BEGIN
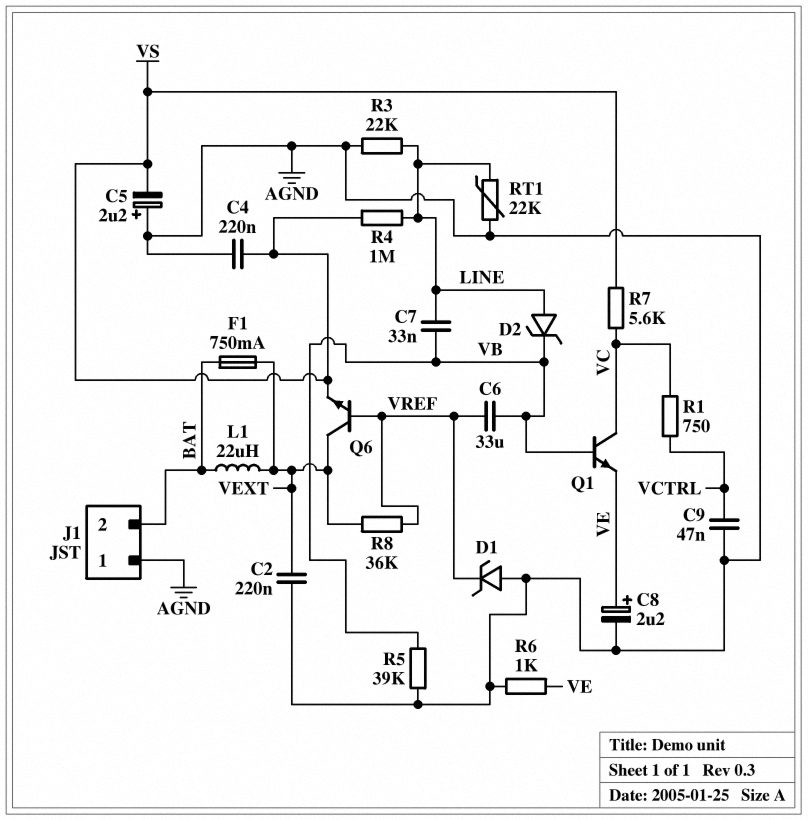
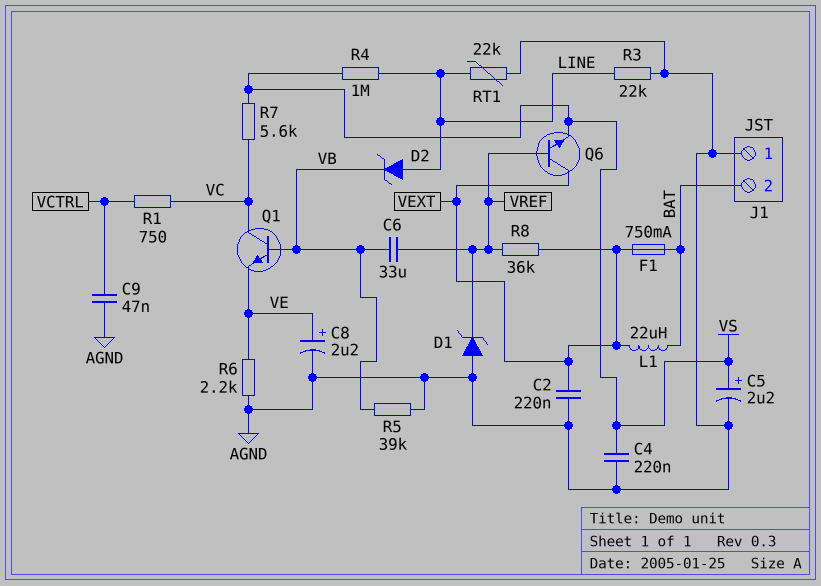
C5: 2.2uF (plus AGND, minus VS) -> 2.2uF (plus VS, minus AGND)
C7: 33nF (LINE, VB) -> none
R6: 1k (AGND, VE) -> 2.2k (AGND, VE)

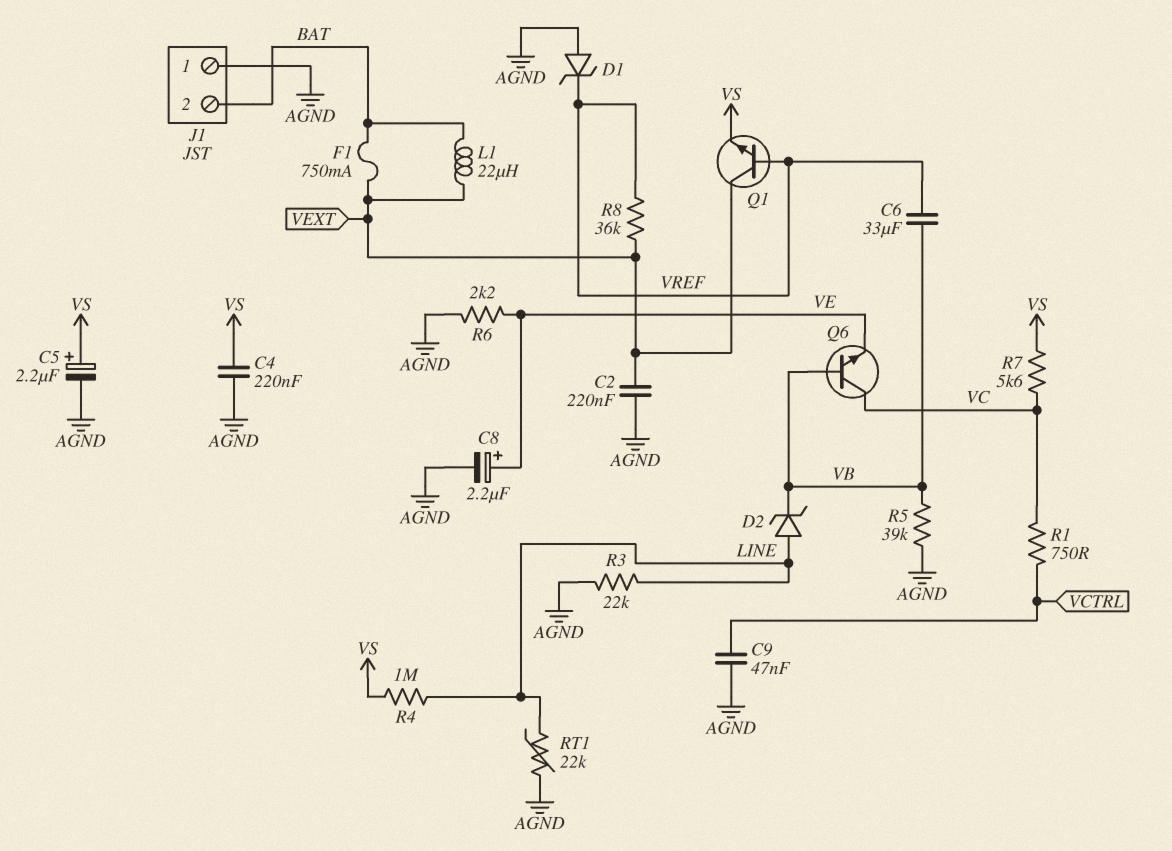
Q1: NPN (B VB, C VC, E VE) -> NPN (B VREF, C VEXT, E VS)
Q6: NPN (B VREF, C VEXT, E VS) -> NPN (B VB, C VC, E VE)

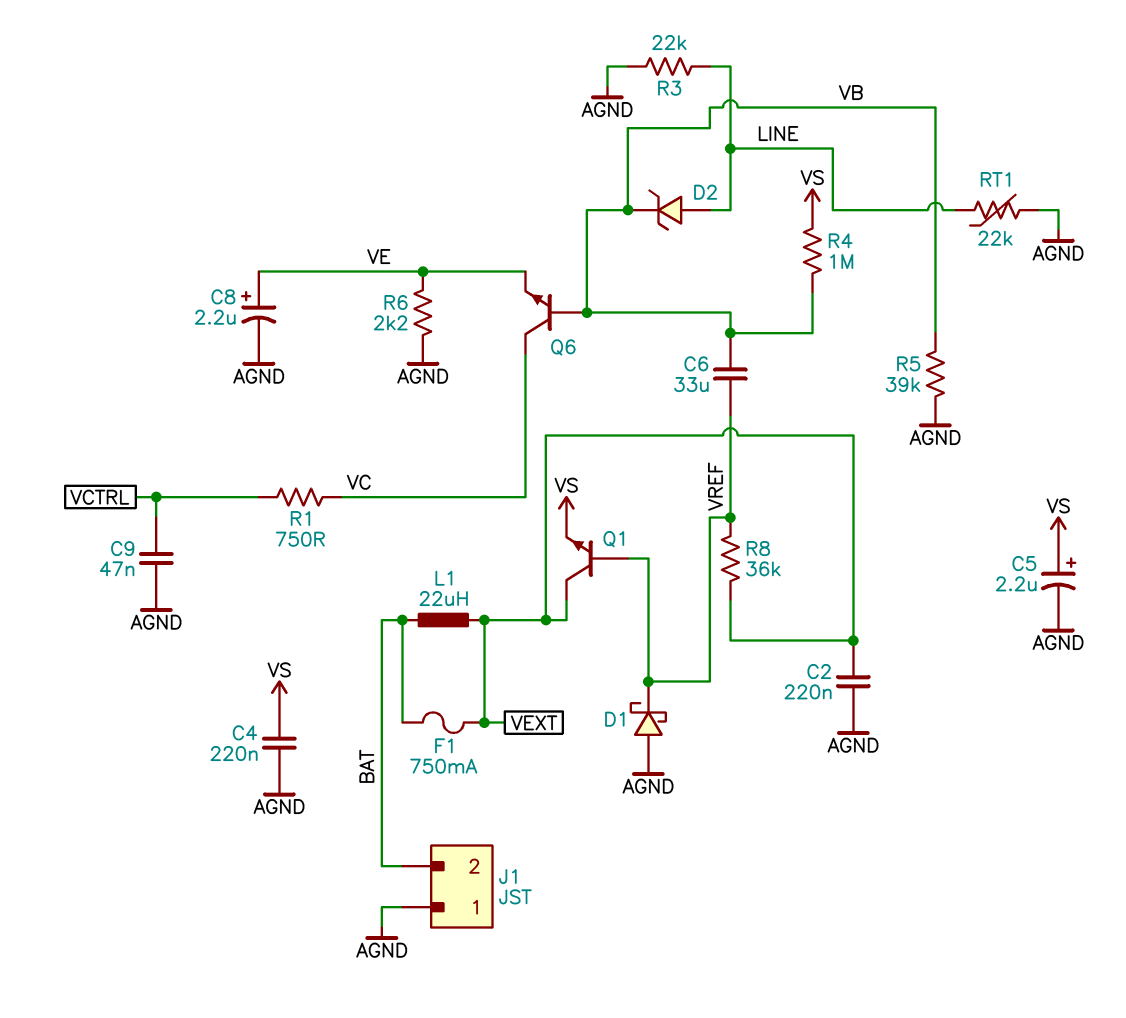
D1: zener (A AGND, K VREF) -> schottky (A AGND, K VREF)
R4: 1M (LINE, VS) -> 1M (VB, VS)
R7: 5.6k (VC, VS) -> none

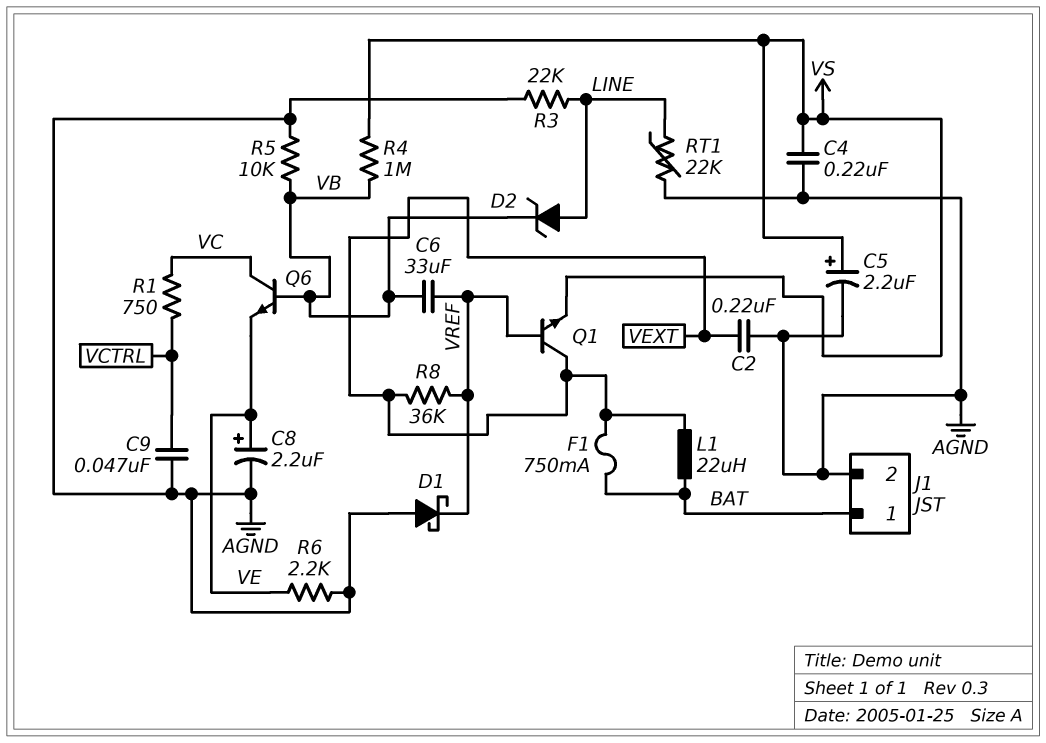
J1 pin 1: AGND -> BAT
J1 pin 2: BAT -> AGND
R5: 39k (AGND, VB) -> 10k (AGND, VB)

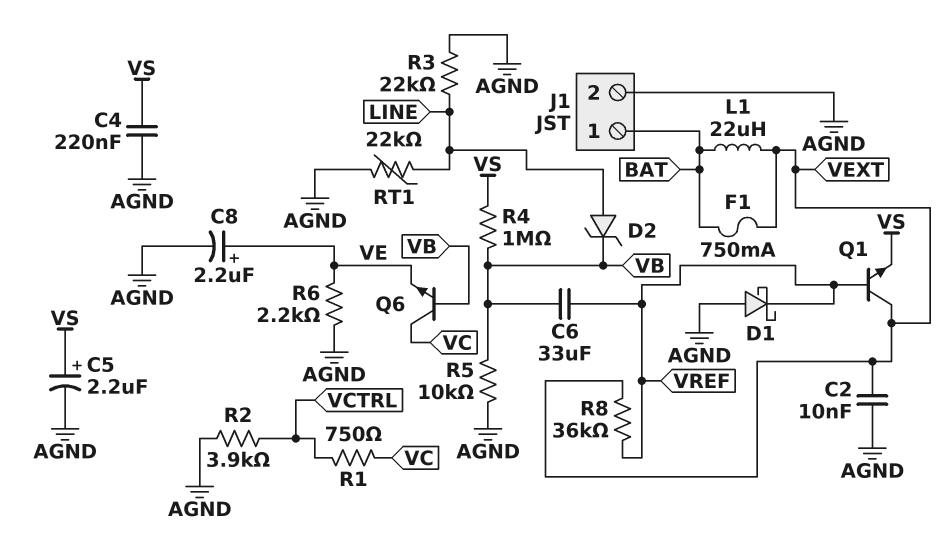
C2: 220nF (AGND, VEXT) -> 10nF (AGND, VEXT)
C9: 47nF (AGND, VCTRL) -> none
R2: none -> 3.9k (AGND, VCTRL)

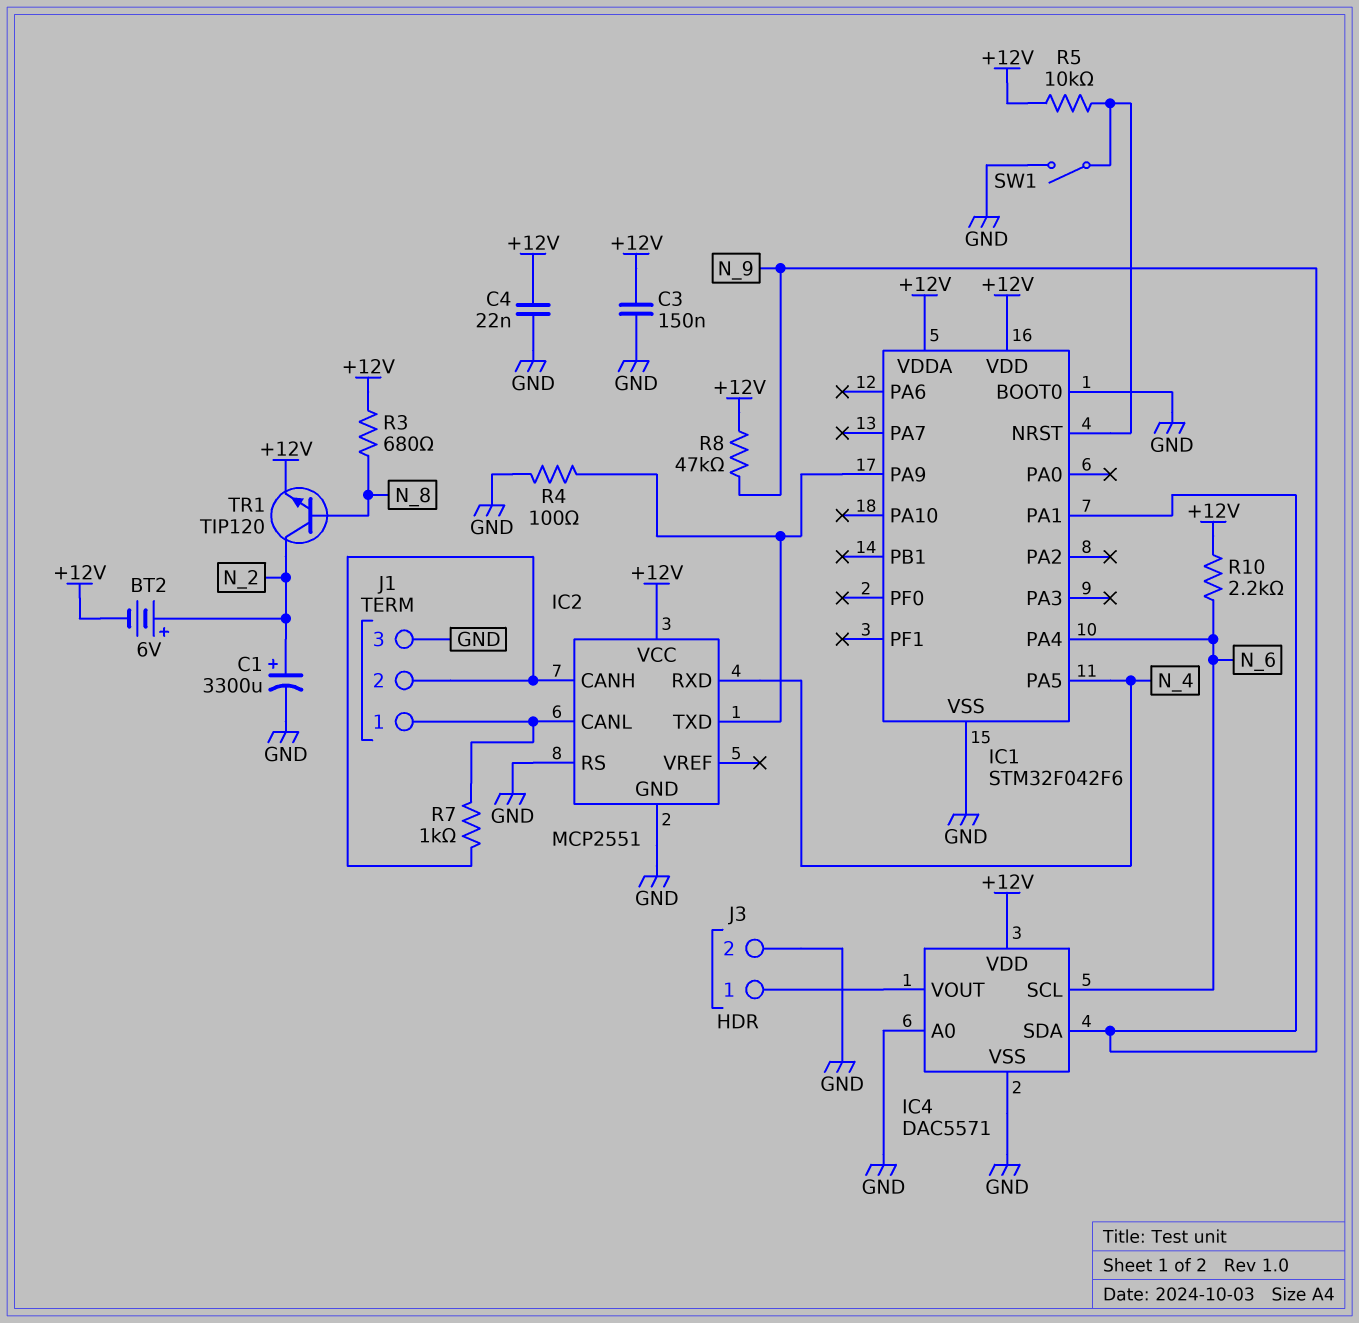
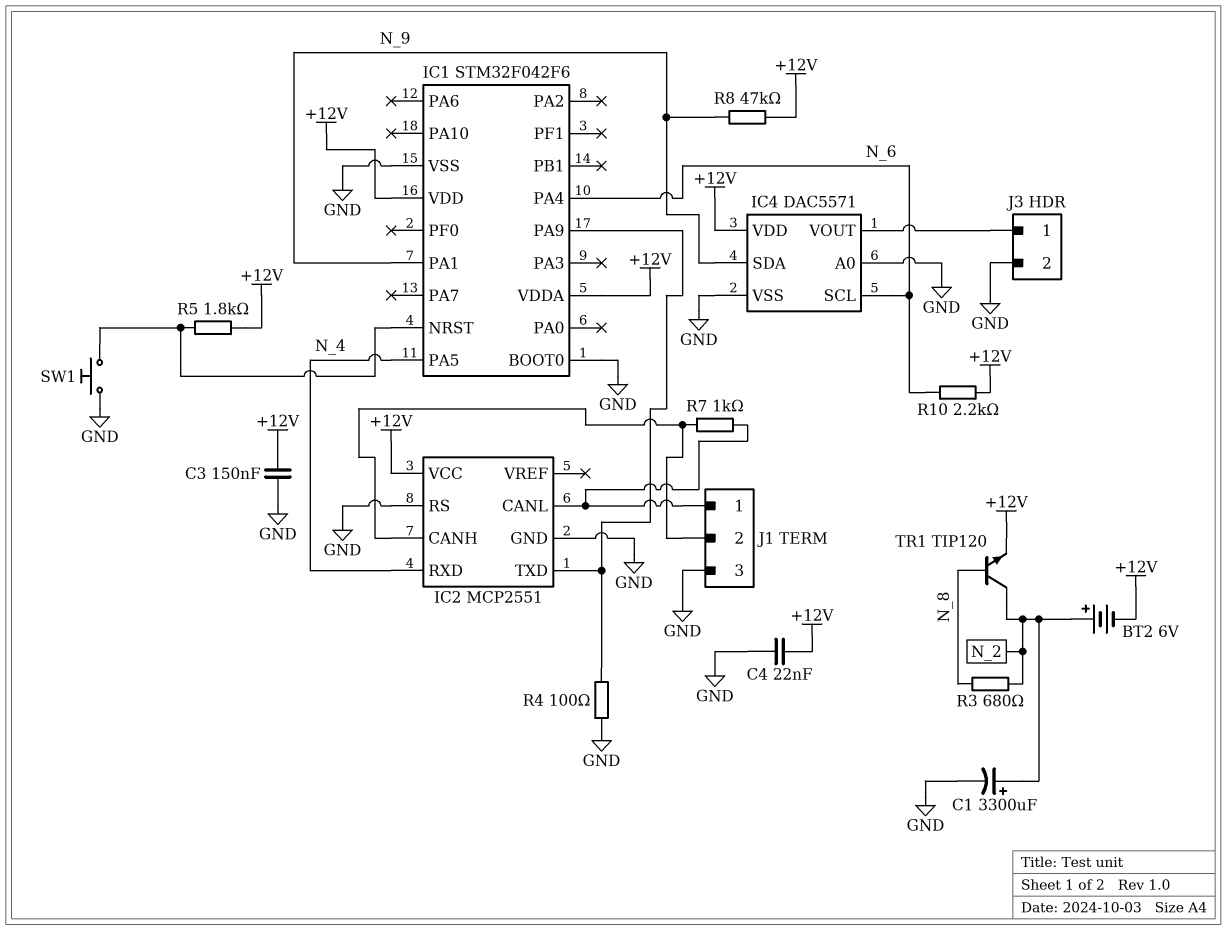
R3: 680 (+12V, N_8) -> 680 (N_2, N_8)
R5: 10k (+12V, IC1/NRST) -> 1.8k (+12V, IC1/NRST)
SW1: switch (GND, IC1/NRST) -> button (GND, IC1/NRST)

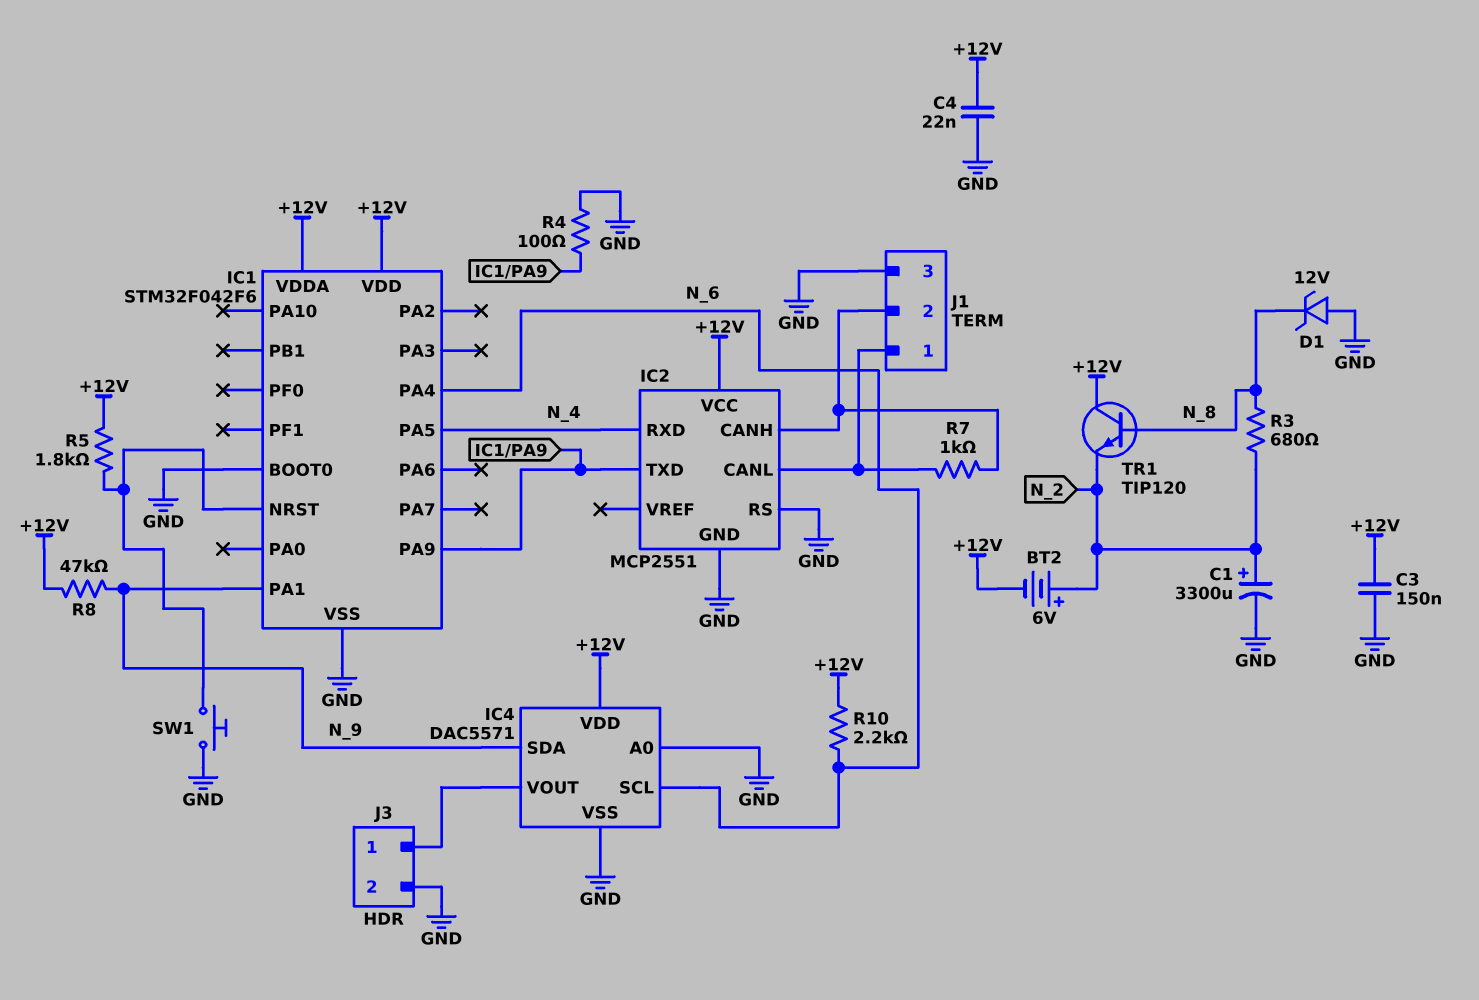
D1: none -> zener 12V (A GND, K N_8)
TR1: NPN TIP120 (B N_8, C N_2, E +12V) -> NPN TIP120 (B N_8, C +12V, E N_2)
END
WHAT IS EXPECTED: Every word of the material, and none of its pictures, should be set down again.

EXERCISE OUTPUT:
C5: 2.2uF (plus AGND, minus VS) -> 2.2uF (plus VS, minus AGND)
C7: 33nF (LINE, VB) -> none
R6: 1k (AGND, VE) -> 2.2k (AGND, VE)

Q1: NPN (B VB, C VC, E VE) -> NPN (B VREF, C VEXT, E VS)
Q6: NPN (B VREF, C VEXT, E VS) -> NPN (B VB, C VC, E VE)

D1: zener (A AGND, K VREF) -> schottky (A AGND, K VREF)
R4: 1M (LINE, VS) -> 1M (VB, VS)
R7: 5.6k (VC, VS) -> none

J1 pin 1: AGND -> BAT
J1 pin 2: BAT -> AGND
R5: 39k (AGND, VB) -> 10k (AGND, VB)

C2: 220nF (AGND, VEXT) -> 10nF (AGND, VEXT)
C9: 47nF (AGND, VCTRL) -> none
R2: none -> 3.9k (AGND, VCTRL)

R3: 680 (+12V, N_8) -> 680 (N_2, N_8)
R5: 10k (+12V, IC1/NRST) -> 1.8k (+12V, IC1/NRST)
SW1: switch (GND, IC1/NRST) -> button (GND, IC1/NRST)

D1: none -> zener 12V (A GND, K N_8)
TR1: NPN TIP120 (B N_8, C N_2, E +12V) -> NPN TIP120 (B N_8, C +12V, E N_2)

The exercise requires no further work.